§ Task item:
The expected output is every entry, copied exactly.

Data records
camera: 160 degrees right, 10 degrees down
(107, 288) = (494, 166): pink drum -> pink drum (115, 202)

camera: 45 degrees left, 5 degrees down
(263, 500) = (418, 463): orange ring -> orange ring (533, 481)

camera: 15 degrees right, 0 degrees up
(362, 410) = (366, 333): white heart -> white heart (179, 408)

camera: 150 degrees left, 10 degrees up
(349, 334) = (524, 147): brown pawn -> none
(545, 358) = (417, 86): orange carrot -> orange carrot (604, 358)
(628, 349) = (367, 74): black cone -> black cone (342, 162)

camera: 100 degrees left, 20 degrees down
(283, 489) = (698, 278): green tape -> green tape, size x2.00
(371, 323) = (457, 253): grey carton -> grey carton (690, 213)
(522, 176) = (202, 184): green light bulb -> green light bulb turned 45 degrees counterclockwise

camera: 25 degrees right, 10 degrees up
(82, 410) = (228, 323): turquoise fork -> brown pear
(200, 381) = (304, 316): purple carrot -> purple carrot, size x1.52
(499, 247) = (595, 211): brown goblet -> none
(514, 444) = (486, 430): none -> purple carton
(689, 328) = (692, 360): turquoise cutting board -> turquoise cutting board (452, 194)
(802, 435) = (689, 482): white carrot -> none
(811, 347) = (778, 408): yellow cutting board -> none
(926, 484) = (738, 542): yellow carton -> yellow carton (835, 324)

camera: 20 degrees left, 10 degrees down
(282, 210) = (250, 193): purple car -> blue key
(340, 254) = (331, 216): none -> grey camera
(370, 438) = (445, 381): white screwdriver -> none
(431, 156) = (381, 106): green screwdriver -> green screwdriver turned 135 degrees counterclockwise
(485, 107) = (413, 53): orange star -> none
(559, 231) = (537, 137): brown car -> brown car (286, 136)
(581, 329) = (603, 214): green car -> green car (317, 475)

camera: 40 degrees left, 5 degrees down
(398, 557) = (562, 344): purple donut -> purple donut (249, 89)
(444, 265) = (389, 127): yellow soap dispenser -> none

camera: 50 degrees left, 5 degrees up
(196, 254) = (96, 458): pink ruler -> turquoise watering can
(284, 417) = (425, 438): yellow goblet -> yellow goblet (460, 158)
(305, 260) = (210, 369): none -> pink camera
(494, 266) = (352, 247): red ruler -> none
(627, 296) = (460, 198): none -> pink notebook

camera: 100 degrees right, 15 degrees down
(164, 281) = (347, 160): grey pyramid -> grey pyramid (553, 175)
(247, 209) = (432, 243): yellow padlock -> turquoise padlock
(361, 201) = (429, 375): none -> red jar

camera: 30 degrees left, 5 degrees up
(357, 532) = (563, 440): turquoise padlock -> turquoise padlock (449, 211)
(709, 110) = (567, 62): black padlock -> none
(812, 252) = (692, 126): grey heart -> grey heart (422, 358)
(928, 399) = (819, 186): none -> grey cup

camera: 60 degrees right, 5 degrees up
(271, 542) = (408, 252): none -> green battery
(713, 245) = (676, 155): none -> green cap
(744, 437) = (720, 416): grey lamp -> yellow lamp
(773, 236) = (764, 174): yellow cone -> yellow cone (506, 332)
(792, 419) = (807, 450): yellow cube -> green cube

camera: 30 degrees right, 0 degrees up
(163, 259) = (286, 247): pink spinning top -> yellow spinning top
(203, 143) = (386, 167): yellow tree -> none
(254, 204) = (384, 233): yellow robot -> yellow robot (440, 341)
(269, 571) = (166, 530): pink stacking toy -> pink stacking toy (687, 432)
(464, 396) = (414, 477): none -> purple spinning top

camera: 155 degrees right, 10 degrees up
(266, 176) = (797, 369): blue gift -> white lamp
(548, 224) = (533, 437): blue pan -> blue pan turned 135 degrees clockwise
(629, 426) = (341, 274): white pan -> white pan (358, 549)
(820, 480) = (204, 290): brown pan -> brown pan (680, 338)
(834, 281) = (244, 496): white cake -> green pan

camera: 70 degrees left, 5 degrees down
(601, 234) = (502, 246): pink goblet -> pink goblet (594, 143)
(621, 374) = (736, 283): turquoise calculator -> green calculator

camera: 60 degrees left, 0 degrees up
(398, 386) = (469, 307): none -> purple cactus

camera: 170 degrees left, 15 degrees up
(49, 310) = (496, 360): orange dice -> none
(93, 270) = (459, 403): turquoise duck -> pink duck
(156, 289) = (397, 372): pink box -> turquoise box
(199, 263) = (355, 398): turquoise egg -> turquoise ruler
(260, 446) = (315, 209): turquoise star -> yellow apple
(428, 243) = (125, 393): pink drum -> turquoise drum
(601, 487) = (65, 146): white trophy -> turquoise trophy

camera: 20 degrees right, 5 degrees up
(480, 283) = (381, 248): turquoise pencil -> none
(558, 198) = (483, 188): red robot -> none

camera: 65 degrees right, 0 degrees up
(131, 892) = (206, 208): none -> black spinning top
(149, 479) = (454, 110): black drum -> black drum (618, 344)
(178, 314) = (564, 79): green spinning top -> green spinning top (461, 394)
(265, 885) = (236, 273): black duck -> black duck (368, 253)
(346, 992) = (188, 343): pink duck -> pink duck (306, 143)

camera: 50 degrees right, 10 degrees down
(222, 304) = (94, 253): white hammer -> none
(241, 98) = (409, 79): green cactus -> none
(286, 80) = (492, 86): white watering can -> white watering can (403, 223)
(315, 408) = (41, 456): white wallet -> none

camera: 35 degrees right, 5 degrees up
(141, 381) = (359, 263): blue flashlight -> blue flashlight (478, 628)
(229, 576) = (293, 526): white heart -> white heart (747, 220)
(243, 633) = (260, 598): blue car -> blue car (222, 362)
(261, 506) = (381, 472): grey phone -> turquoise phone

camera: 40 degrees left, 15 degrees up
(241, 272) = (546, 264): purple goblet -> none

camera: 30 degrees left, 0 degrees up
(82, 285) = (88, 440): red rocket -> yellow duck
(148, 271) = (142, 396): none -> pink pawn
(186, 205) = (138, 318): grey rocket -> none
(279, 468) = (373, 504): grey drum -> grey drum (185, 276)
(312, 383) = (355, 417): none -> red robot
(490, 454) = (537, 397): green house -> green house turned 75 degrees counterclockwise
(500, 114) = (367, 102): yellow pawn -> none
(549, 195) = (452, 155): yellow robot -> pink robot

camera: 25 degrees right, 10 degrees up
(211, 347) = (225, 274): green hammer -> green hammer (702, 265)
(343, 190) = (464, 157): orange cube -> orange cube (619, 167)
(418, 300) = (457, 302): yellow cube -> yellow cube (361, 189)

§ Task result:
camera: 160 degrees right, 10 degrees down
(107, 288) = (494, 166): pink drum -> pink drum (115, 202)

camera: 45 degrees left, 5 degrees down
(263, 500) = (418, 463): orange ring -> orange ring (533, 481)

camera: 15 degrees right, 0 degrees up
(362, 410) = (366, 333): white heart -> white heart (179, 408)

camera: 150 degrees left, 10 degrees up
(349, 334) = (524, 147): brown pawn -> none
(545, 358) = (417, 86): orange carrot -> orange carrot (604, 358)
(628, 349) = (367, 74): black cone -> black cone (342, 162)

camera: 100 degrees left, 20 degrees down
(283, 489) = (698, 278): green tape -> green tape, size x2.00
(371, 323) = (457, 253): grey carton -> grey carton (690, 213)
(522, 176) = (202, 184): green light bulb -> green light bulb turned 45 degrees counterclockwise

camera: 25 degrees right, 10 degrees up
(82, 410) = (228, 323): turquoise fork -> brown pear
(200, 381) = (304, 316): purple carrot -> purple carrot, size x1.52
(499, 247) = (595, 211): brown goblet -> none
(514, 444) = (486, 430): none -> purple carton
(689, 328) = (692, 360): turquoise cutting board -> turquoise cutting board (452, 194)
(802, 435) = (689, 482): white carrot -> none
(811, 347) = (778, 408): yellow cutting board -> none
(926, 484) = (738, 542): yellow carton -> yellow carton (835, 324)

camera: 20 degrees left, 10 degrees down
(282, 210) = (250, 193): purple car -> blue key
(340, 254) = (331, 216): none -> grey camera
(370, 438) = (445, 381): white screwdriver -> none
(431, 156) = (381, 106): green screwdriver -> green screwdriver turned 135 degrees counterclockwise
(485, 107) = (413, 53): orange star -> none
(559, 231) = (537, 137): brown car -> brown car (286, 136)
(581, 329) = (603, 214): green car -> green car (317, 475)

camera: 40 degrees left, 5 degrees down
(398, 557) = (562, 344): purple donut -> purple donut (249, 89)
(444, 265) = (389, 127): yellow soap dispenser -> none

camera: 50 degrees left, 5 degrees up
(196, 254) = (96, 458): pink ruler -> turquoise watering can
(284, 417) = (425, 438): yellow goblet -> yellow goblet (460, 158)
(305, 260) = (210, 369): none -> pink camera
(494, 266) = (352, 247): red ruler -> none
(627, 296) = (460, 198): none -> pink notebook

camera: 100 degrees right, 15 degrees down
(164, 281) = (347, 160): grey pyramid -> grey pyramid (553, 175)
(247, 209) = (432, 243): yellow padlock -> turquoise padlock
(361, 201) = (429, 375): none -> red jar

camera: 30 degrees left, 5 degrees up
(357, 532) = (563, 440): turquoise padlock -> turquoise padlock (449, 211)
(709, 110) = (567, 62): black padlock -> none
(812, 252) = (692, 126): grey heart -> grey heart (422, 358)
(928, 399) = (819, 186): none -> grey cup

camera: 60 degrees right, 5 degrees up
(271, 542) = (408, 252): none -> green battery
(713, 245) = (676, 155): none -> green cap
(744, 437) = (720, 416): grey lamp -> yellow lamp
(773, 236) = (764, 174): yellow cone -> yellow cone (506, 332)
(792, 419) = (807, 450): yellow cube -> green cube

camera: 30 degrees right, 0 degrees up
(163, 259) = (286, 247): pink spinning top -> yellow spinning top
(203, 143) = (386, 167): yellow tree -> none
(254, 204) = (384, 233): yellow robot -> yellow robot (440, 341)
(269, 571) = (166, 530): pink stacking toy -> pink stacking toy (687, 432)
(464, 396) = (414, 477): none -> purple spinning top

camera: 155 degrees right, 10 degrees up
(266, 176) = (797, 369): blue gift -> white lamp
(548, 224) = (533, 437): blue pan -> blue pan turned 135 degrees clockwise
(629, 426) = (341, 274): white pan -> white pan (358, 549)
(820, 480) = (204, 290): brown pan -> brown pan (680, 338)
(834, 281) = (244, 496): white cake -> green pan

camera: 70 degrees left, 5 degrees down
(601, 234) = (502, 246): pink goblet -> pink goblet (594, 143)
(621, 374) = (736, 283): turquoise calculator -> green calculator

camera: 60 degrees left, 0 degrees up
(398, 386) = (469, 307): none -> purple cactus

camera: 170 degrees left, 15 degrees up
(49, 310) = (496, 360): orange dice -> none
(93, 270) = (459, 403): turquoise duck -> pink duck
(156, 289) = (397, 372): pink box -> turquoise box
(199, 263) = (355, 398): turquoise egg -> turquoise ruler
(260, 446) = (315, 209): turquoise star -> yellow apple
(428, 243) = (125, 393): pink drum -> turquoise drum
(601, 487) = (65, 146): white trophy -> turquoise trophy

camera: 20 degrees right, 5 degrees up
(480, 283) = (381, 248): turquoise pencil -> none
(558, 198) = (483, 188): red robot -> none

camera: 65 degrees right, 0 degrees up
(131, 892) = (206, 208): none -> black spinning top
(149, 479) = (454, 110): black drum -> black drum (618, 344)
(178, 314) = (564, 79): green spinning top -> green spinning top (461, 394)
(265, 885) = (236, 273): black duck -> black duck (368, 253)
(346, 992) = (188, 343): pink duck -> pink duck (306, 143)

camera: 50 degrees right, 10 degrees down
(222, 304) = (94, 253): white hammer -> none
(241, 98) = (409, 79): green cactus -> none
(286, 80) = (492, 86): white watering can -> white watering can (403, 223)
(315, 408) = (41, 456): white wallet -> none

camera: 35 degrees right, 5 degrees up
(141, 381) = (359, 263): blue flashlight -> blue flashlight (478, 628)
(229, 576) = (293, 526): white heart -> white heart (747, 220)
(243, 633) = (260, 598): blue car -> blue car (222, 362)
(261, 506) = (381, 472): grey phone -> turquoise phone

camera: 40 degrees left, 15 degrees up
(241, 272) = (546, 264): purple goblet -> none

camera: 30 degrees left, 0 degrees up
(82, 285) = (88, 440): red rocket -> yellow duck
(148, 271) = (142, 396): none -> pink pawn
(186, 205) = (138, 318): grey rocket -> none
(279, 468) = (373, 504): grey drum -> grey drum (185, 276)
(312, 383) = (355, 417): none -> red robot
(490, 454) = (537, 397): green house -> green house turned 75 degrees counterclockwise
(500, 114) = (367, 102): yellow pawn -> none
(549, 195) = (452, 155): yellow robot -> pink robot

camera: 25 degrees right, 10 degrees up
(211, 347) = (225, 274): green hammer -> green hammer (702, 265)
(343, 190) = (464, 157): orange cube -> orange cube (619, 167)
(418, 300) = (457, 302): yellow cube -> yellow cube (361, 189)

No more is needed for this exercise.